GOAL OF THE EXERCISE:
Give back every record exactly, with its pictures left out.

Recorded data:

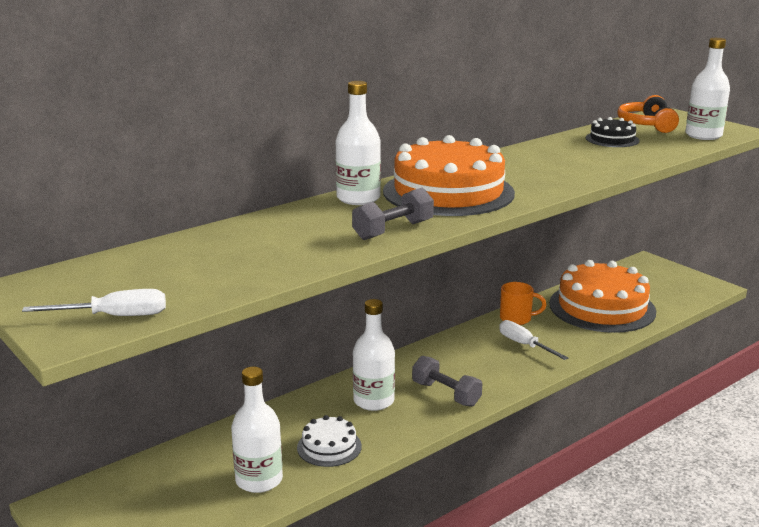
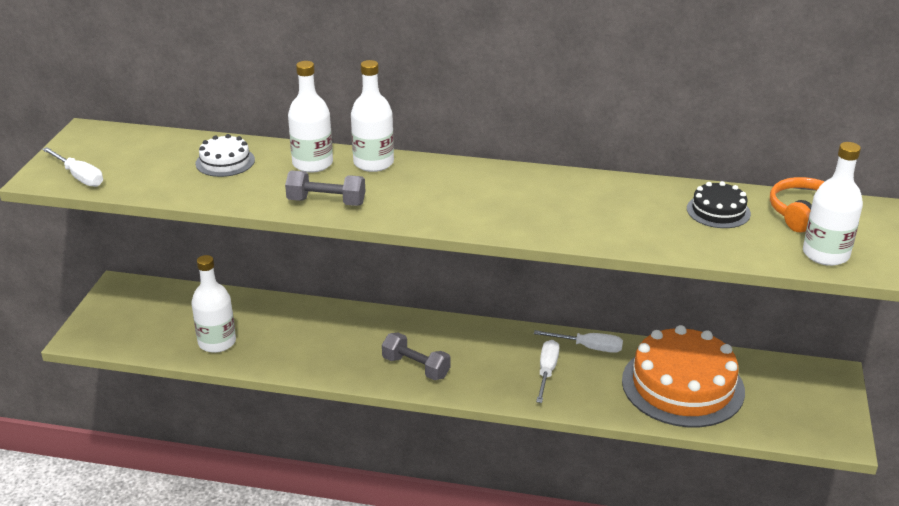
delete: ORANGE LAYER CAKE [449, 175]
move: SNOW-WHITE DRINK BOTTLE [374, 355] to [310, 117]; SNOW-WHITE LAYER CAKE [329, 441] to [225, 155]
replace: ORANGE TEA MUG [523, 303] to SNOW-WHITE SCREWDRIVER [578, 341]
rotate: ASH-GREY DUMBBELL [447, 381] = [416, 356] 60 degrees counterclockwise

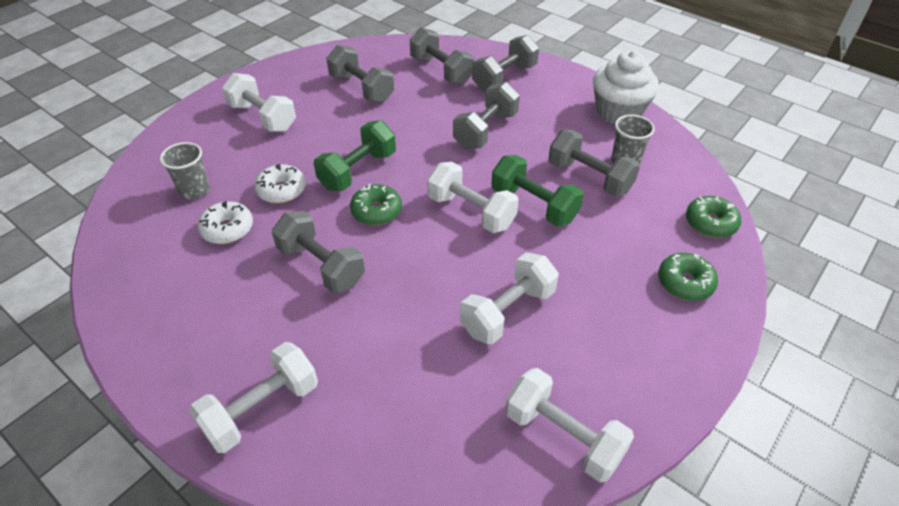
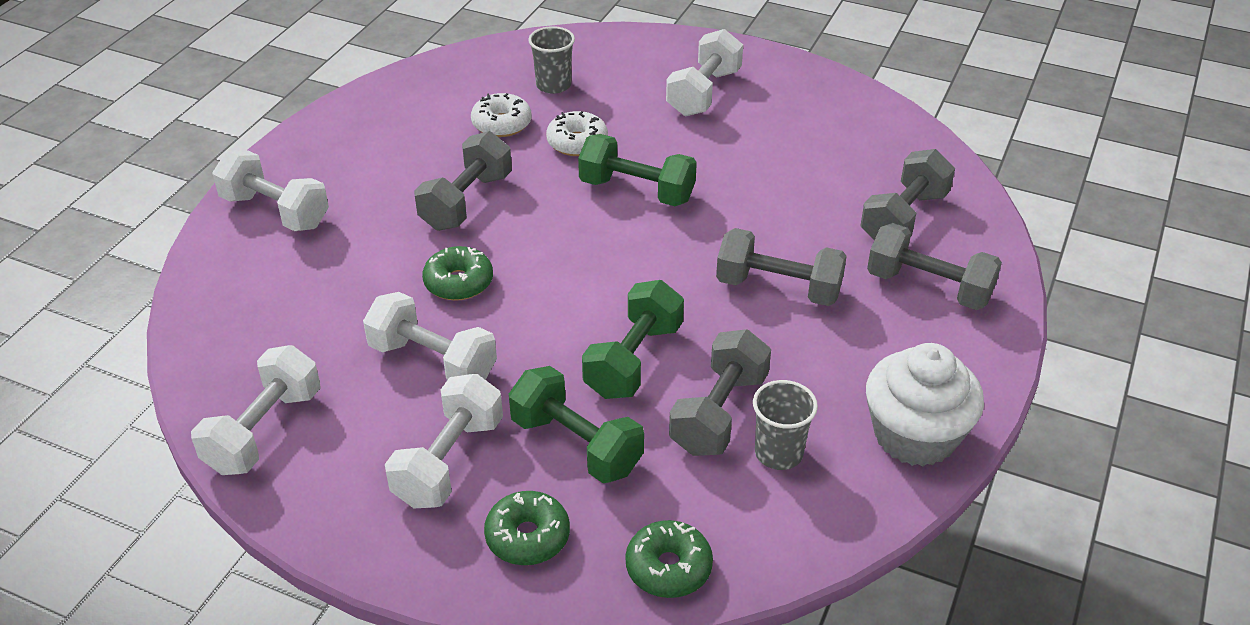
delete: ASH-GREY DUMBBELL [360, 74]
insert: LEAF-GREEN DUMBBELL [576, 424]
move: SNOW-WHITE DUMBBELL [473, 197] to [444, 441]; LEAF-GREEN DONUT [376, 204] to [457, 273]

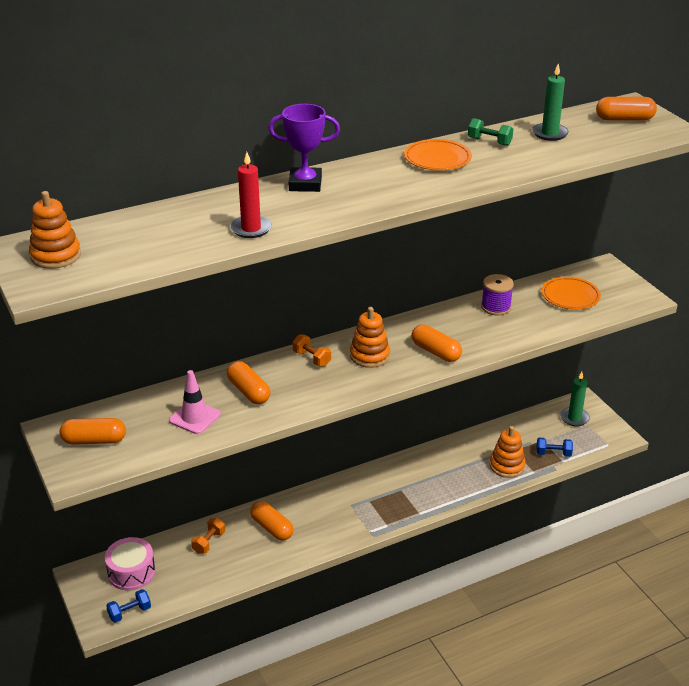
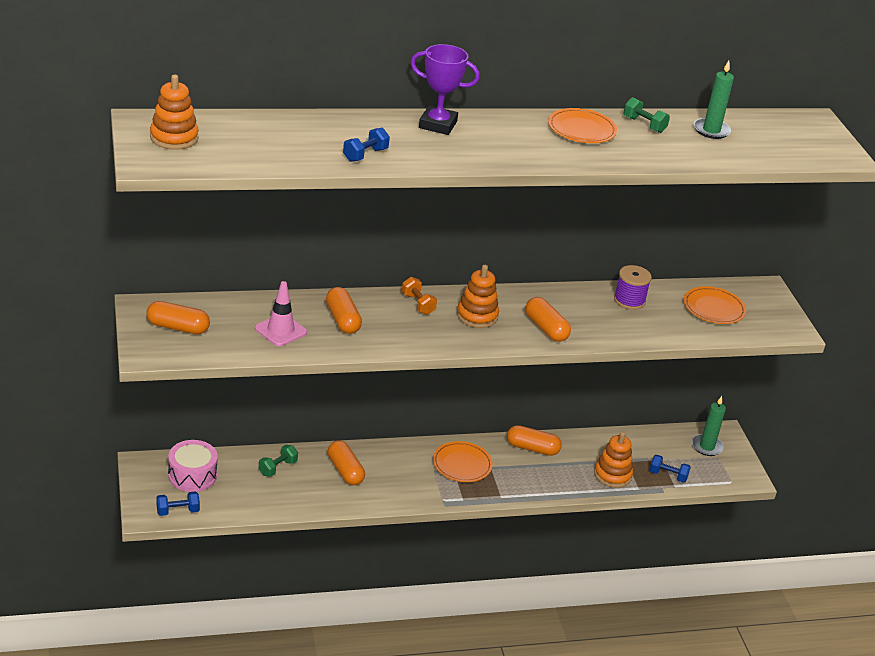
insert: ORANGE PLATE [463, 461]
move: ORANGE PILL [626, 109] to [534, 440]
replace: RED WAX CANDLE [251, 195] to BLUE DUMBBELL [366, 145]
recolor: ORANGE DUMBBELL [208, 536] to LEAF-GREEN DUMBBELL [278, 461]

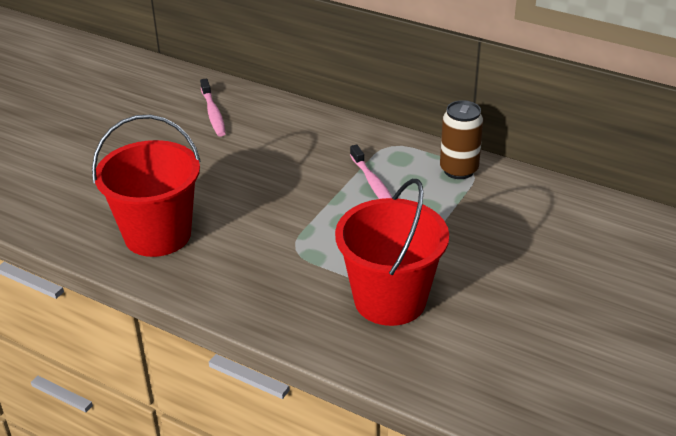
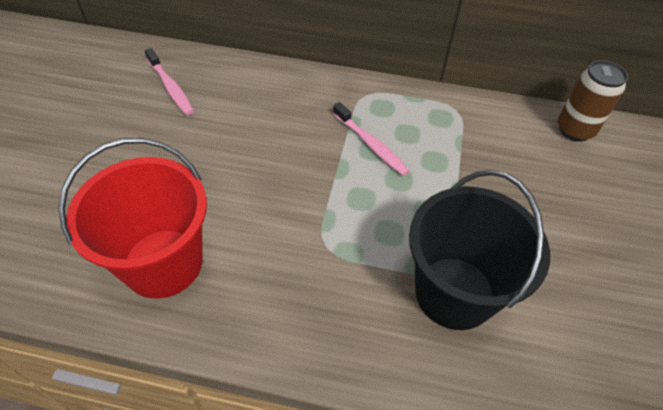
move: DARK BROWN SODA CAN [461, 139] to [593, 101]
recolor: RED SAND BUCKET [392, 252] to EBONY SAND BUCKET [479, 250]

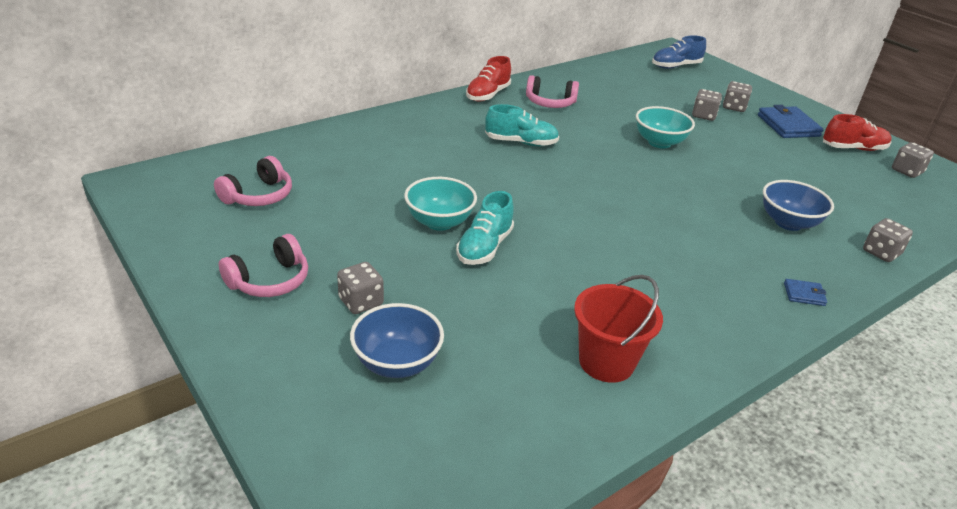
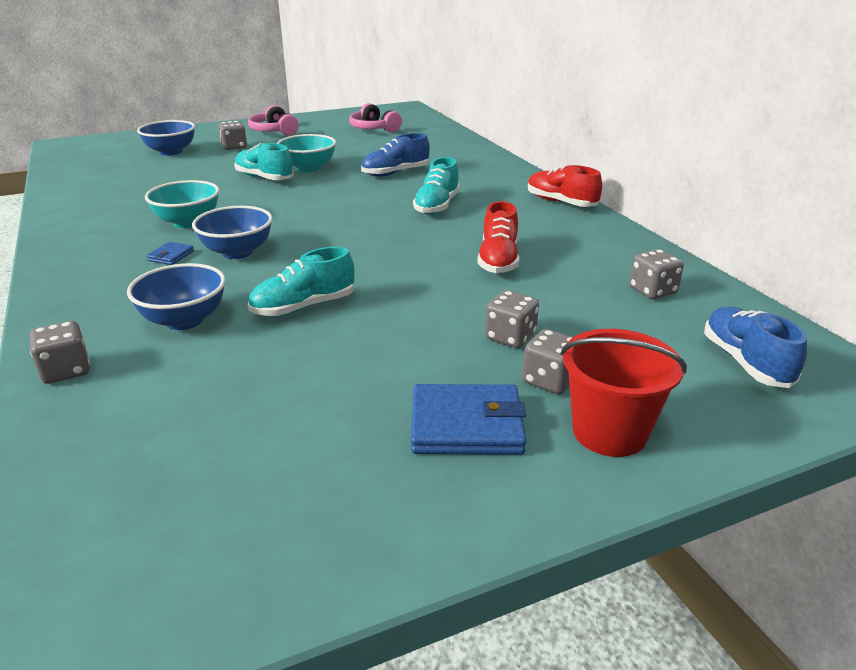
delete: ROSE-PINK HEADSET [552, 91]
insert: BLUE LACE-UP SHOE [395, 155]; BLUE SERVING BOWL [232, 232]; AQUA LACE-UP SHOE [301, 281]
move: AQUA SERVING BOWL [665, 127] to [182, 204]; RED LACE-UP SHOE [857, 132] to [498, 237]; ASH-GREY GAME DIE [913, 160] to [656, 274]; RED SAND BUCKET [618, 329] to [623, 393]; BLUE CARD WALLET [805, 292] to [170, 253]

TASK ANSWER:
delete: ORANGE LAYER CAKE [449, 175]
move: SNOW-WHITE DRINK BOTTLE [374, 355] to [310, 117]; SNOW-WHITE LAYER CAKE [329, 441] to [225, 155]
replace: ORANGE TEA MUG [523, 303] to SNOW-WHITE SCREWDRIVER [578, 341]
rotate: ASH-GREY DUMBBELL [447, 381] = [416, 356] 60 degrees counterclockwise

delete: ASH-GREY DUMBBELL [360, 74]
insert: LEAF-GREEN DUMBBELL [576, 424]
move: SNOW-WHITE DUMBBELL [473, 197] to [444, 441]; LEAF-GREEN DONUT [376, 204] to [457, 273]

insert: ORANGE PLATE [463, 461]
move: ORANGE PILL [626, 109] to [534, 440]
replace: RED WAX CANDLE [251, 195] to BLUE DUMBBELL [366, 145]
recolor: ORANGE DUMBBELL [208, 536] to LEAF-GREEN DUMBBELL [278, 461]

move: DARK BROWN SODA CAN [461, 139] to [593, 101]
recolor: RED SAND BUCKET [392, 252] to EBONY SAND BUCKET [479, 250]

delete: ROSE-PINK HEADSET [552, 91]
insert: BLUE LACE-UP SHOE [395, 155]; BLUE SERVING BOWL [232, 232]; AQUA LACE-UP SHOE [301, 281]
move: AQUA SERVING BOWL [665, 127] to [182, 204]; RED LACE-UP SHOE [857, 132] to [498, 237]; ASH-GREY GAME DIE [913, 160] to [656, 274]; RED SAND BUCKET [618, 329] to [623, 393]; BLUE CARD WALLET [805, 292] to [170, 253]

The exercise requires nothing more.